• _Exercise directions_: Please report how many lines in the data below contain "wallet". Nothing besides the number should be written.

• _Supplied material_:
-- -- --

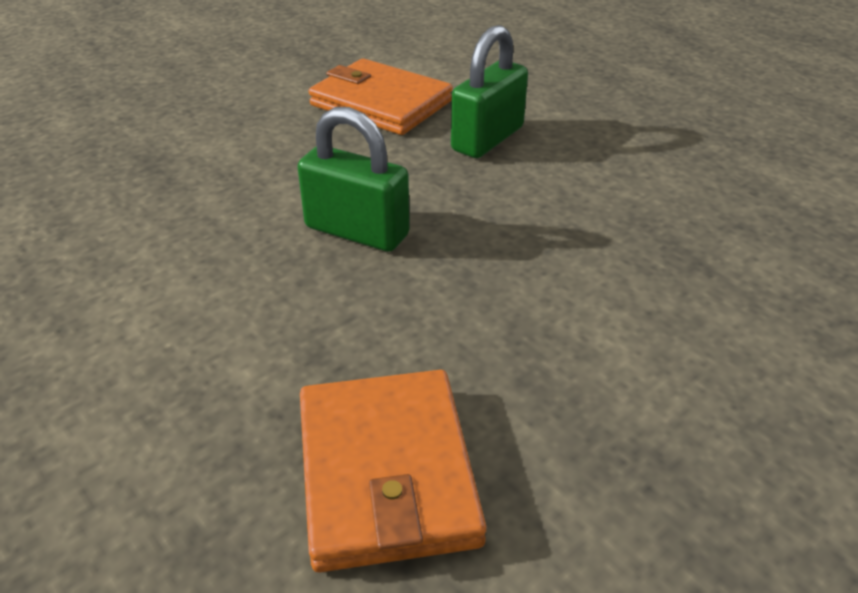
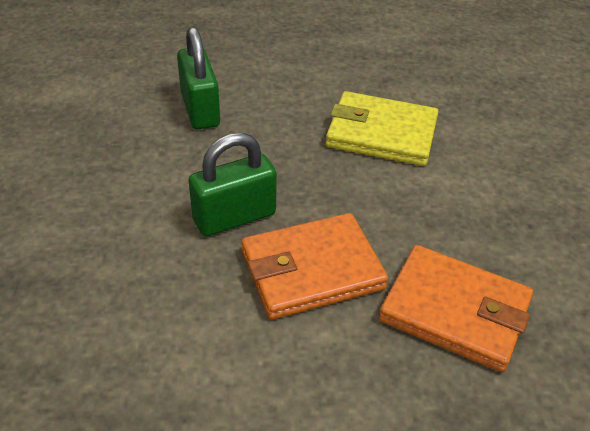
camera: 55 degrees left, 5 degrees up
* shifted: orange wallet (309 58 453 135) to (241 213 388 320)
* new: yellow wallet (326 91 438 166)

-- -- --

• _Exercise result_: 2